* GIVEN DATA:
════

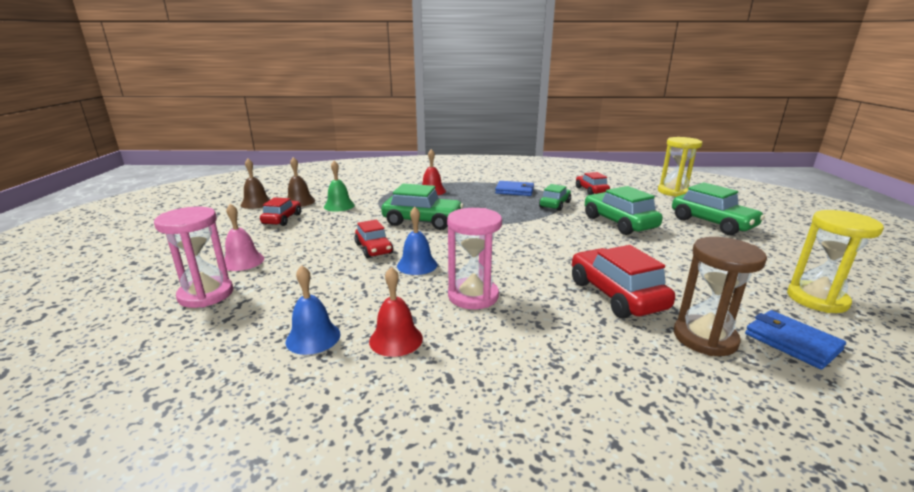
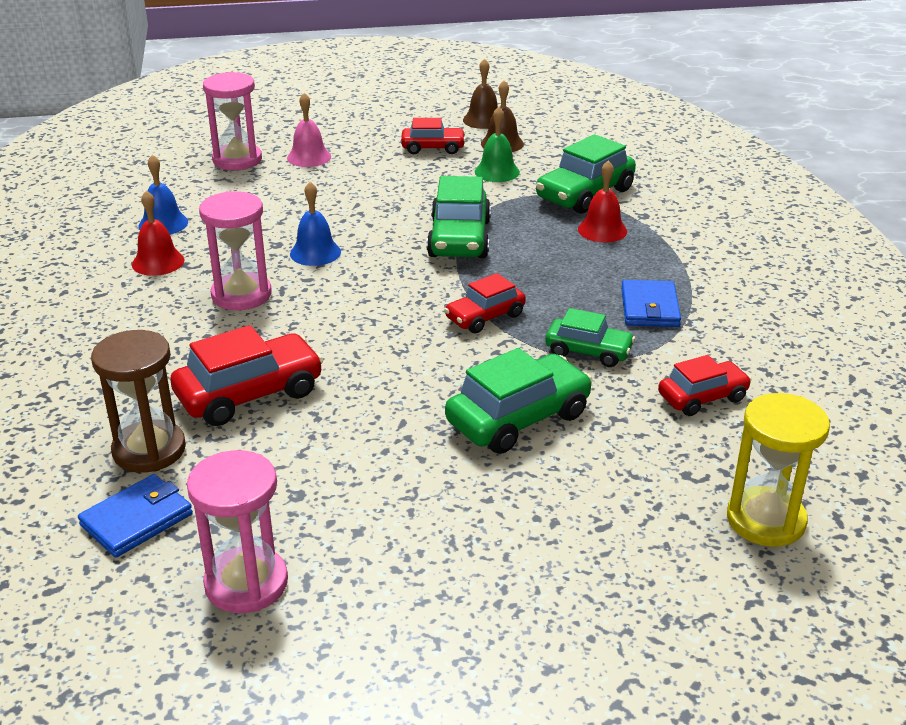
camera: 80 degrees right, 10 degrees up
(374, 249) = (356, 220): red car -> red car (485, 317)
(712, 223) = (560, 540): green car -> green car (585, 194)
(817, 299) = (246, 583): yellow hourglass -> pink hourglass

════

* EXERCISE DIRECTIONS:
Output the complete listing exactly as it appears, except for the images.

* OUTPUT BELOW:
camera: 80 degrees right, 10 degrees up
(374, 249) = (356, 220): red car -> red car (485, 317)
(712, 223) = (560, 540): green car -> green car (585, 194)
(817, 299) = (246, 583): yellow hourglass -> pink hourglass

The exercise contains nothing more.